The problem:
Check each line of the records for "RELAY"; collect those that have it.
****************
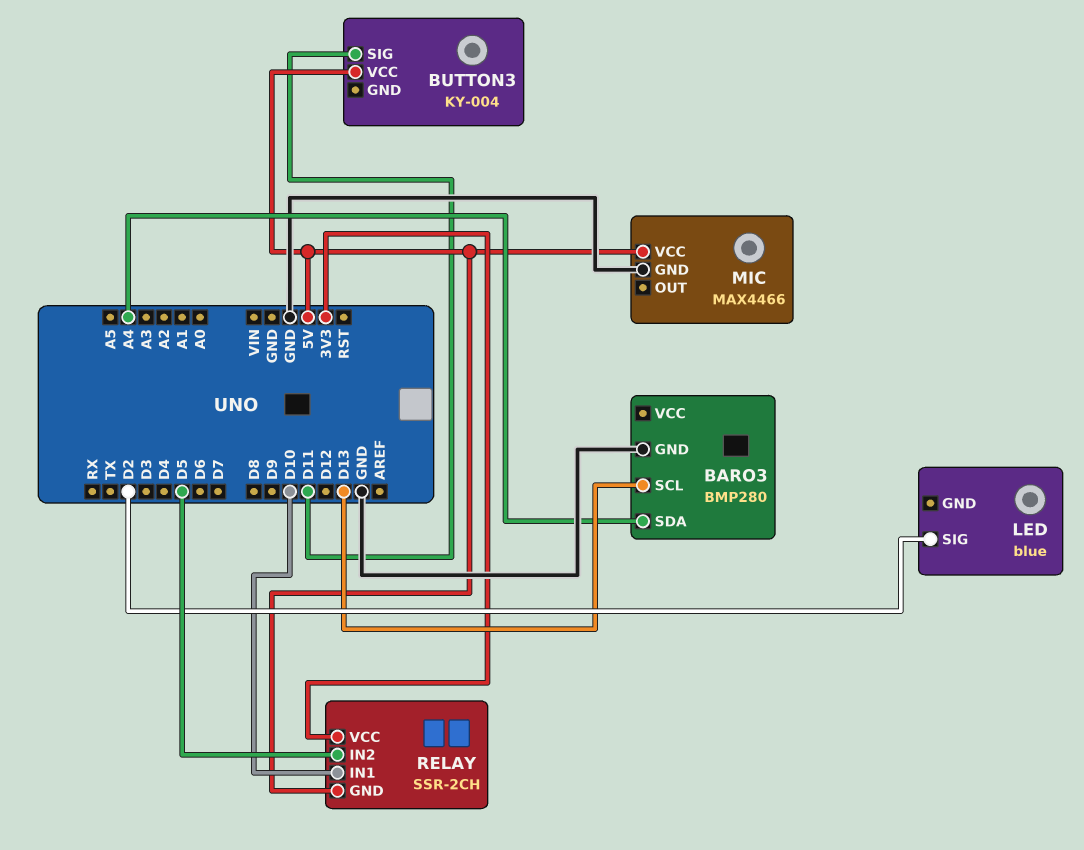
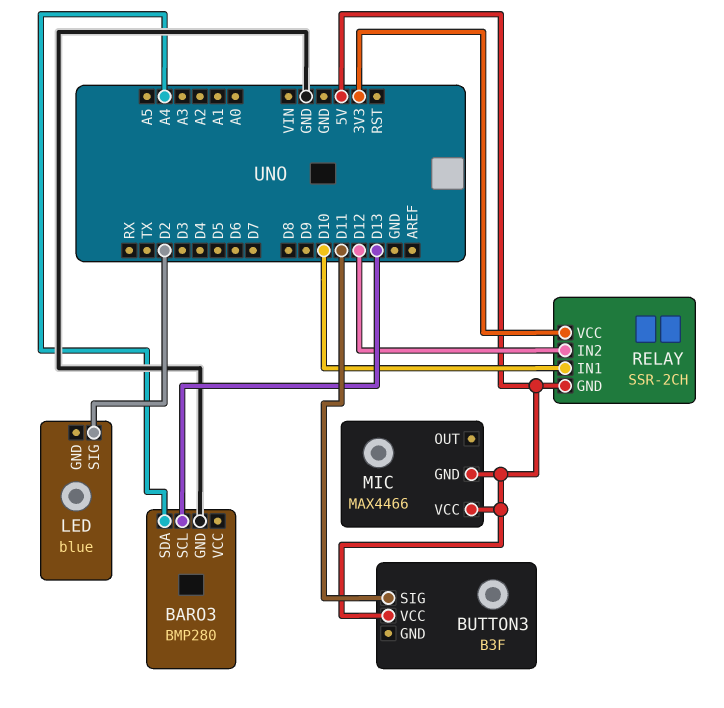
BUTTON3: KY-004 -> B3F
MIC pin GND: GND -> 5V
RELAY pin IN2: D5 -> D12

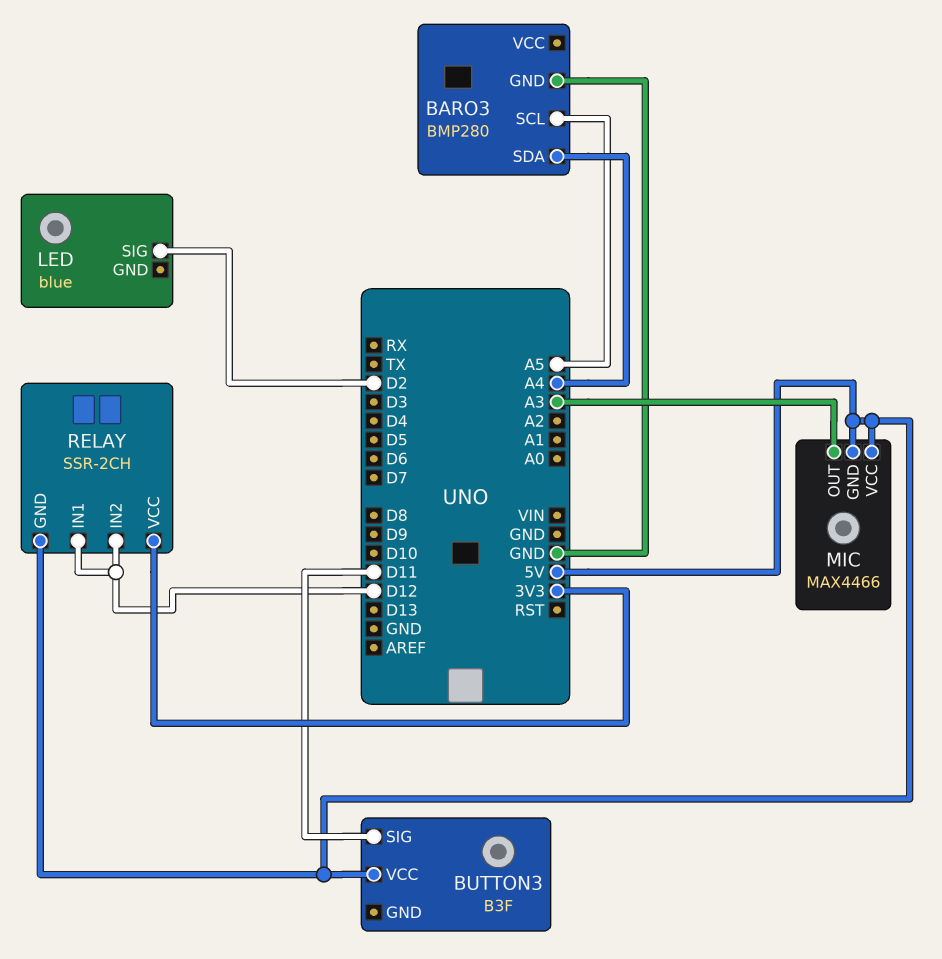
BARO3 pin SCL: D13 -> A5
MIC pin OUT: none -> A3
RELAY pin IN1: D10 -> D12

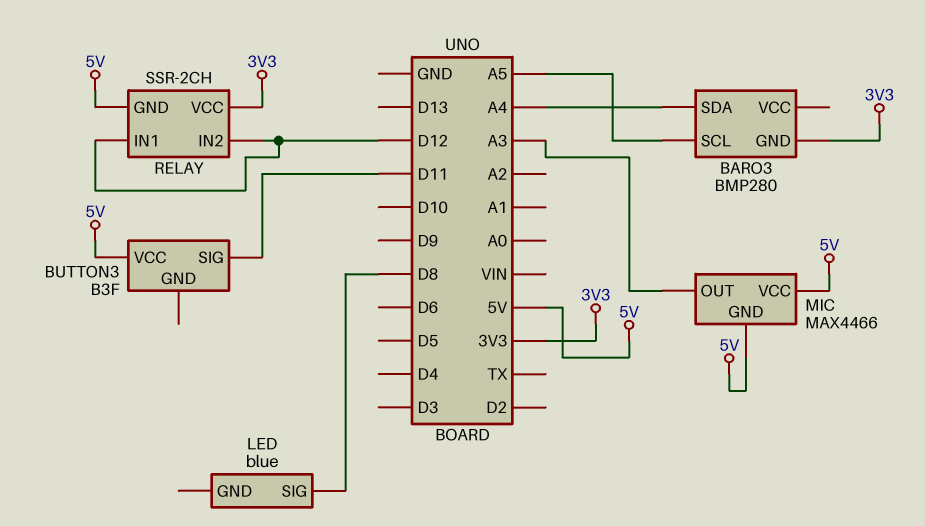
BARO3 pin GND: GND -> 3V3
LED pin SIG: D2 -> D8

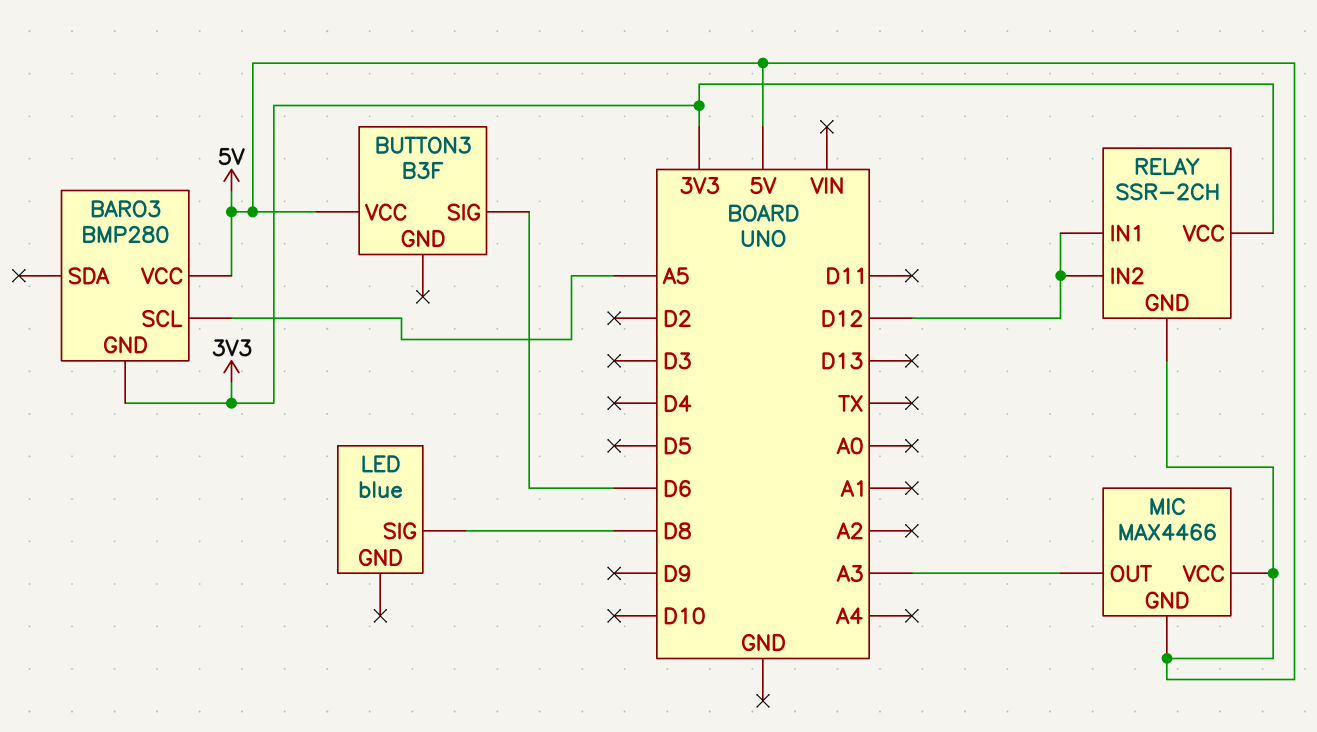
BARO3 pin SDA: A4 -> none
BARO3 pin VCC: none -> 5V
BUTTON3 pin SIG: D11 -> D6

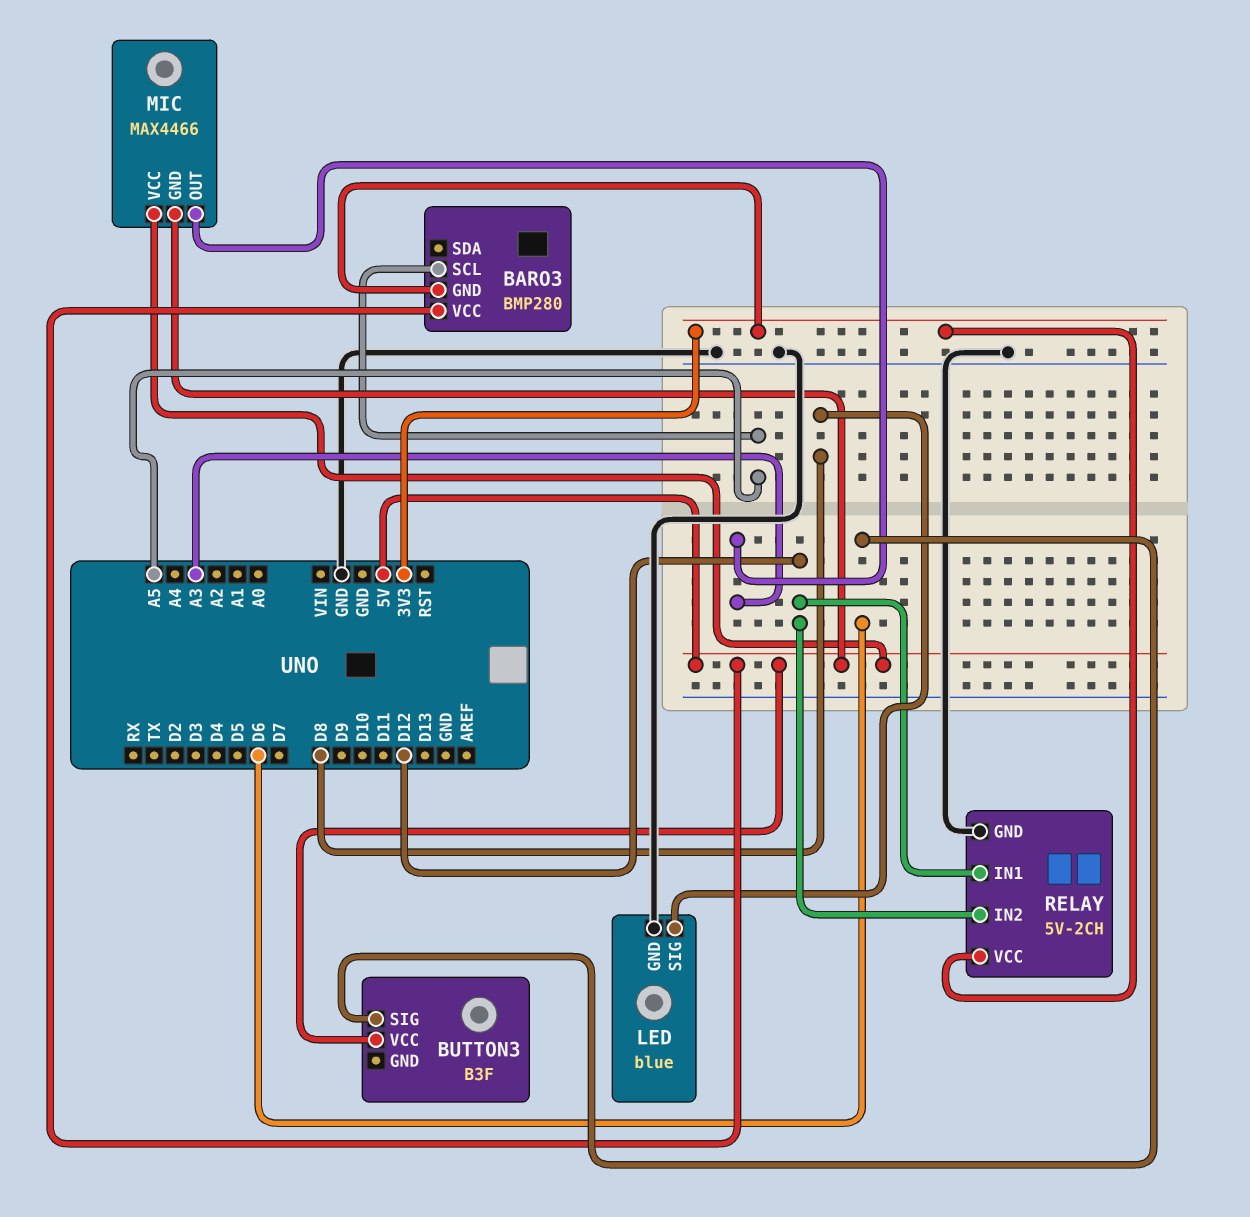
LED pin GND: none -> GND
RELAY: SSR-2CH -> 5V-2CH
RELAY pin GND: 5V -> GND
****************
Final answer:
RELAY pin IN2: D5 -> D12
RELAY pin IN1: D10 -> D12
RELAY: SSR-2CH -> 5V-2CH
RELAY pin GND: 5V -> GND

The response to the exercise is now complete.